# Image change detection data
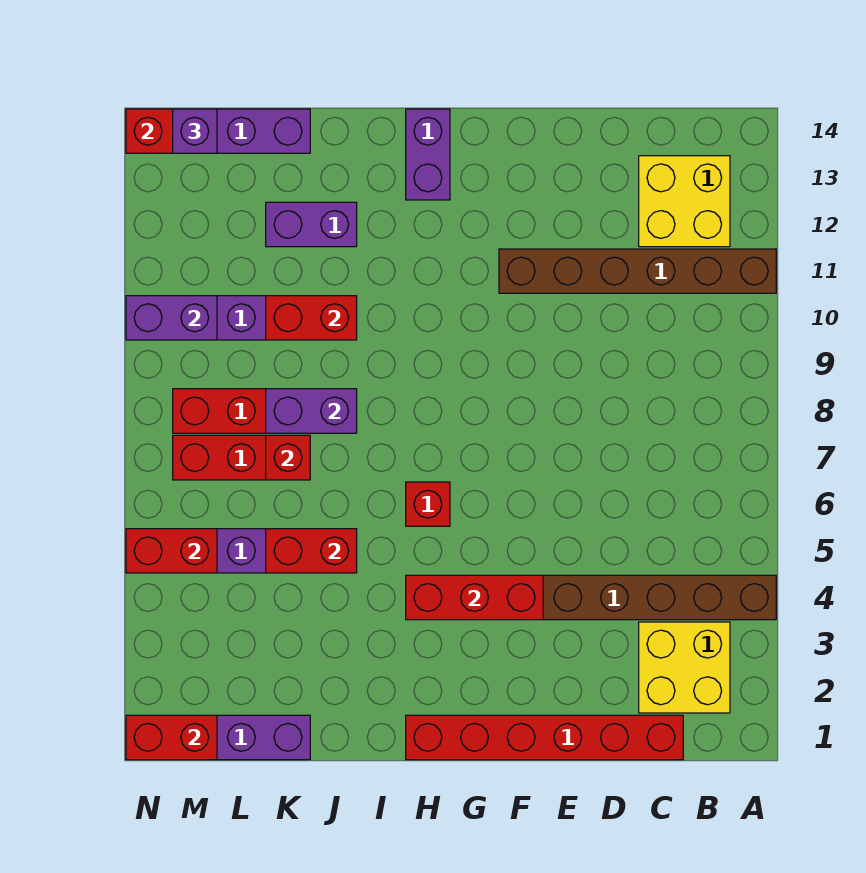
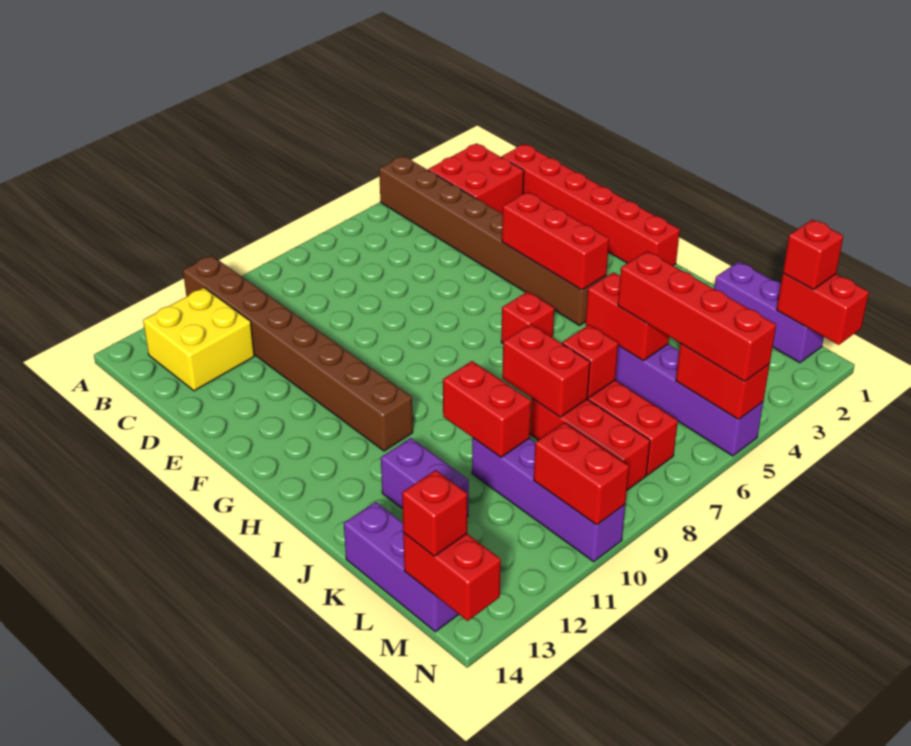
brown 1x6 brick [499,249,776,293] -> brown 1x8 brick [183,255,413,451]
yellow 2x2 brick [639,622,730,713] -> red 2x2 brick [428,143,524,214]
purple 1x2 brick [406,109,450,200] -> none
purple 1x2 brick [266,389,357,433] -> red 1x2 brick [502,324,590,417]
none -> red 1x4 brick [618,251,776,382]
none -> red 1x1 brick [783,220,843,289]
purple 1x2 brick [126,296,217,340] -> red 1x2 brick [534,423,629,525]
purple 1x1 brick [173,109,217,153] -> red 1x1 brick [402,470,467,556]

# DIRECTIONS
Nothing but an exact copy of the data above, minus its pictures, should appear in the response.

# EXERCISE RESPONSE
brown 1x6 brick [499,249,776,293] -> brown 1x8 brick [183,255,413,451]
yellow 2x2 brick [639,622,730,713] -> red 2x2 brick [428,143,524,214]
purple 1x2 brick [406,109,450,200] -> none
purple 1x2 brick [266,389,357,433] -> red 1x2 brick [502,324,590,417]
none -> red 1x4 brick [618,251,776,382]
none -> red 1x1 brick [783,220,843,289]
purple 1x2 brick [126,296,217,340] -> red 1x2 brick [534,423,629,525]
purple 1x1 brick [173,109,217,153] -> red 1x1 brick [402,470,467,556]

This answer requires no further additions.